• **Task statement**
Below is a listing; write it out exactly and drop any images from it.

• **Extracted data**

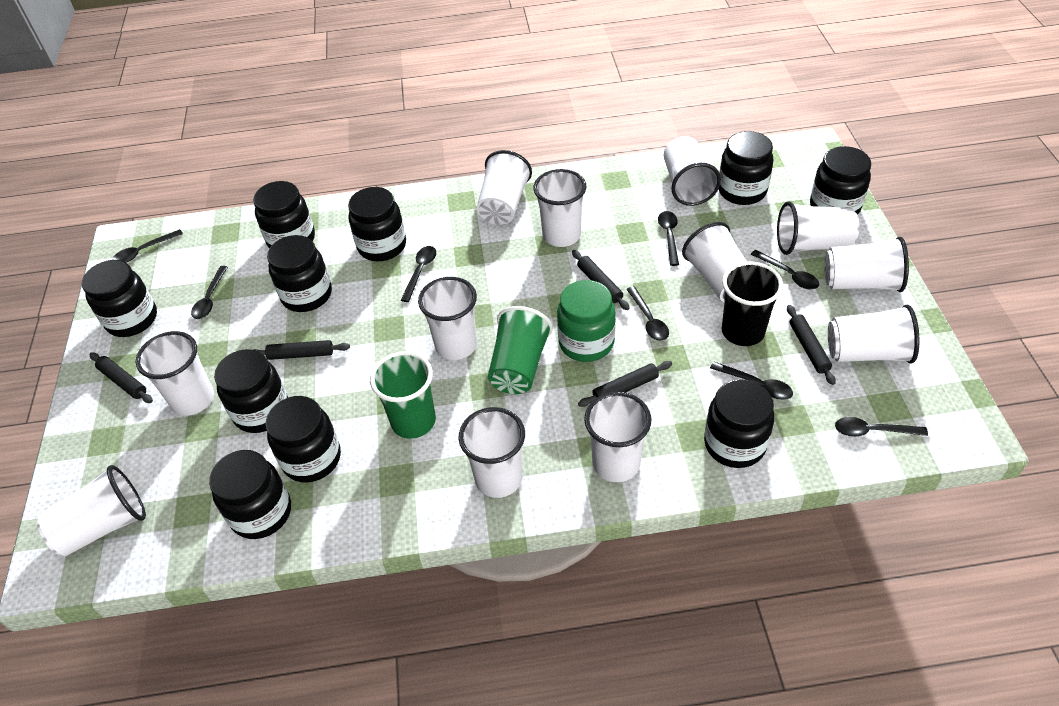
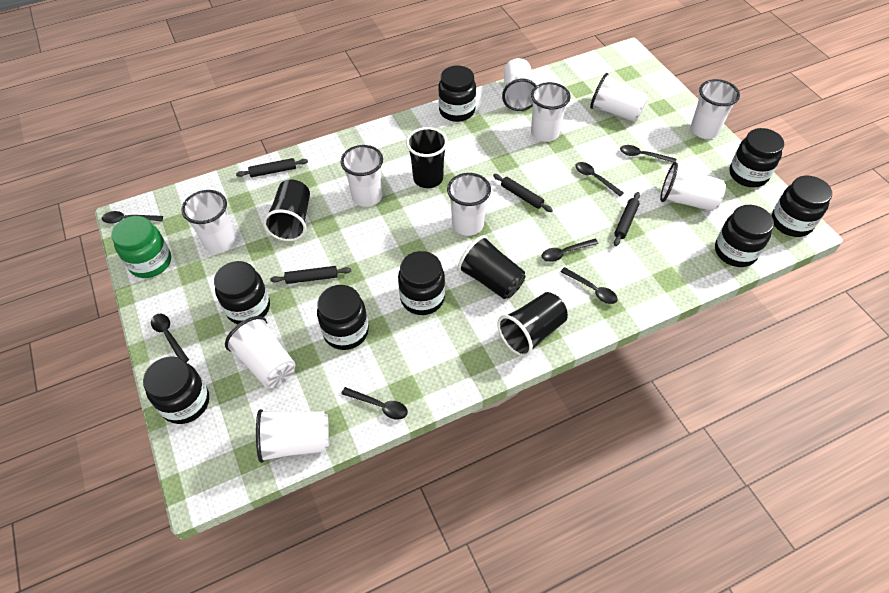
black cup: 1 -> 4
black jar: 10 -> 8
black rolling pin: 5 -> 4
black spoon: 8 -> 7
green cup: 2 -> 0
white cup: 12 -> 10

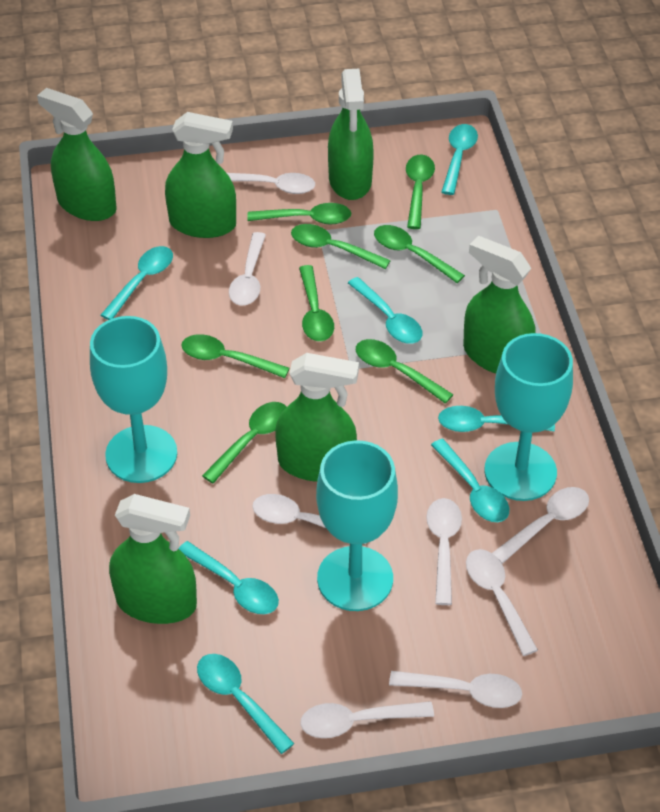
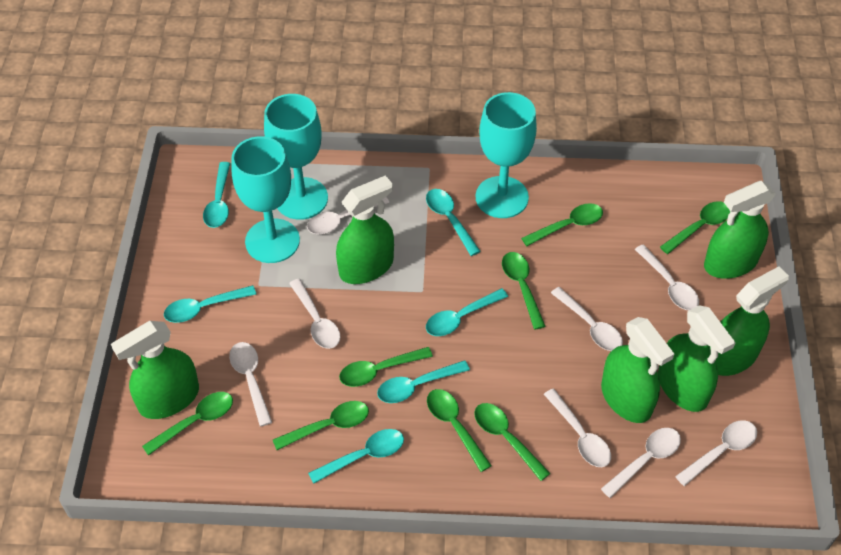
turquoise spoon: 7 -> 6

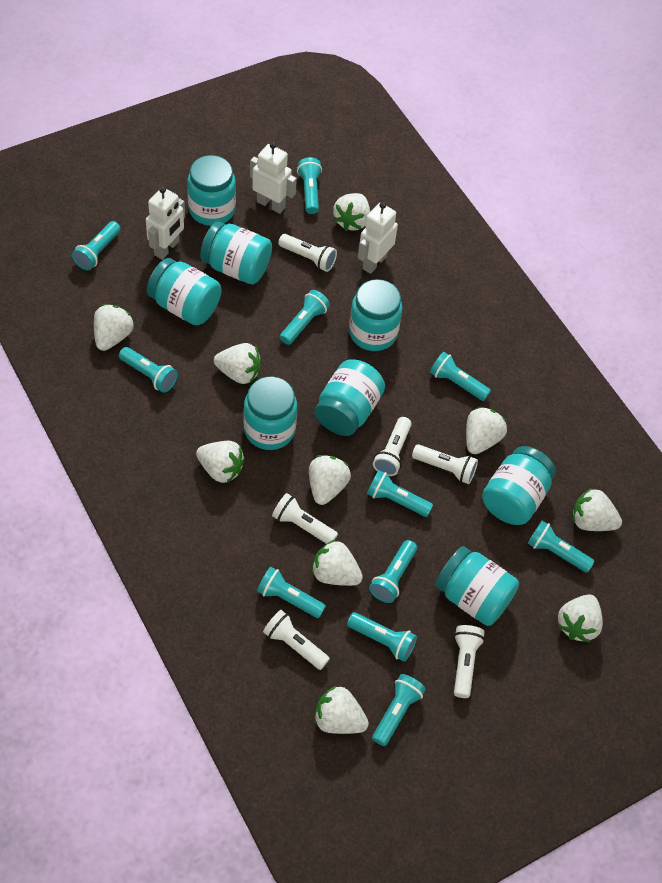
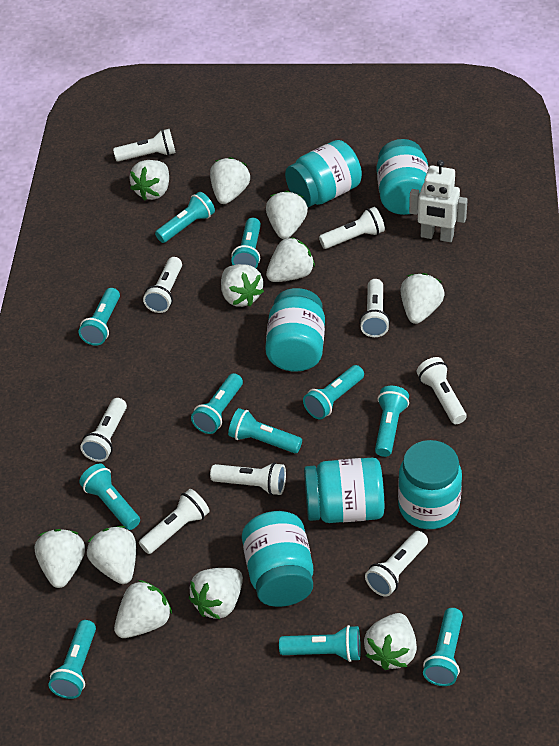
turquoise jar: 8 -> 6
white flashlight: 6 -> 9
white robot: 3 -> 1
white strawberry: 10 -> 11

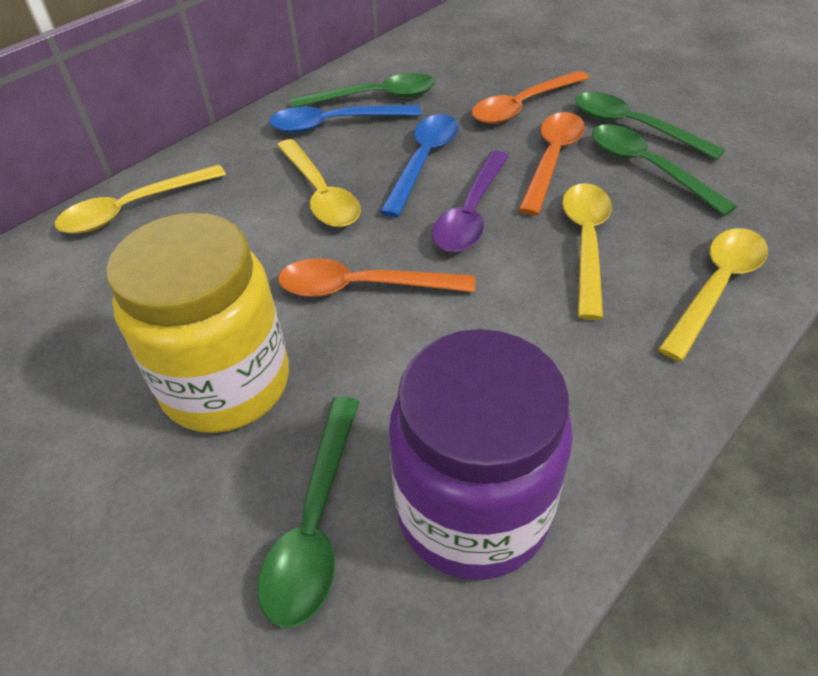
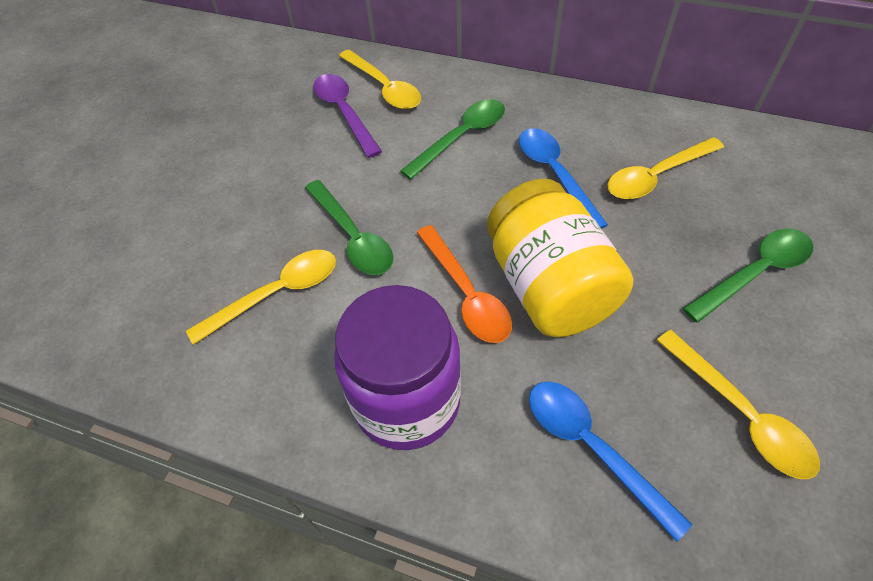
green spoon: 4 -> 3
orange spoon: 3 -> 1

• **Exercise response**
black cup: 1 -> 4
black jar: 10 -> 8
black rolling pin: 5 -> 4
black spoon: 8 -> 7
green cup: 2 -> 0
white cup: 12 -> 10

turquoise spoon: 7 -> 6

turquoise jar: 8 -> 6
white flashlight: 6 -> 9
white robot: 3 -> 1
white strawberry: 10 -> 11

green spoon: 4 -> 3
orange spoon: 3 -> 1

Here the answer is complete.